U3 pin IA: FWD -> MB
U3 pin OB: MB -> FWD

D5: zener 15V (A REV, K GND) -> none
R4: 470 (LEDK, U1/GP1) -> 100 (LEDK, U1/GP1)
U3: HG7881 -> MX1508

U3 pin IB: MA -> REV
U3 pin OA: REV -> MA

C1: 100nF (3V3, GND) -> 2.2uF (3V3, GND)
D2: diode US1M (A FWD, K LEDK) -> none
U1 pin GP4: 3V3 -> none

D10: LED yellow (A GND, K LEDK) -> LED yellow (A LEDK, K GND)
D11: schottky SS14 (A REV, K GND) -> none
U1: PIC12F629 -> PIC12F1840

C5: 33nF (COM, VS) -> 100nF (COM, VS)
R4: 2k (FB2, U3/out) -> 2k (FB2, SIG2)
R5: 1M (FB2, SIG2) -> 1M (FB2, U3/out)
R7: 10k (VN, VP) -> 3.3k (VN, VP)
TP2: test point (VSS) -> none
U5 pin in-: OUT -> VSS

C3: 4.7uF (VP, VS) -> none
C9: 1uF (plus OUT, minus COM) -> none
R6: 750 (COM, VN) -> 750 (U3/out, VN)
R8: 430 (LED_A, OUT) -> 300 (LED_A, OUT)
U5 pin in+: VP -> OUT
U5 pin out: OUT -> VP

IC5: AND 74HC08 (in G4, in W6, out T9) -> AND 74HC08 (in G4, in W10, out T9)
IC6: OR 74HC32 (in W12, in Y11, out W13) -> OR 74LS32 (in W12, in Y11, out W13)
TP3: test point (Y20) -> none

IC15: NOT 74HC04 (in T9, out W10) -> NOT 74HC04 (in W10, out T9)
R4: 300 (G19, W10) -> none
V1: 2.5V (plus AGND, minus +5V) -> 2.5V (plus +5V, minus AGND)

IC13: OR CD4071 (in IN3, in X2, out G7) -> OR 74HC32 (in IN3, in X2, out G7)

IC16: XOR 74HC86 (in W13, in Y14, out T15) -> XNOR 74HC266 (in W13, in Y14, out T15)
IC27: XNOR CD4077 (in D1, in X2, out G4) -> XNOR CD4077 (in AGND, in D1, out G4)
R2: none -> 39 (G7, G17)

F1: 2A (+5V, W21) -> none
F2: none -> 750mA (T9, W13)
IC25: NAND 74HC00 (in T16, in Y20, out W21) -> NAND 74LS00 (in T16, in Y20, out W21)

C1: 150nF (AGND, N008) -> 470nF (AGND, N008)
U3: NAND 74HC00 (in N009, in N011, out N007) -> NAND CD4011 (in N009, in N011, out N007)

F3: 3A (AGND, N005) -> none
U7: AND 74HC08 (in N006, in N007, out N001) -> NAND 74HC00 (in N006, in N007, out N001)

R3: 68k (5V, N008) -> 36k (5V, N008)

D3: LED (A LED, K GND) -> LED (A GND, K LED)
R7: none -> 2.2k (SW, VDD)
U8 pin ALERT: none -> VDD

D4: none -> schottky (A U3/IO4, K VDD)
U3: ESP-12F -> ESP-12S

• [What to produce] Among the lines of the listing above, which ones contain the word "schottky"? Show them.

• [Answer below]
D11: schottky SS14 (A REV, K GND) -> none
D4: none -> schottky (A U3/IO4, K VDD)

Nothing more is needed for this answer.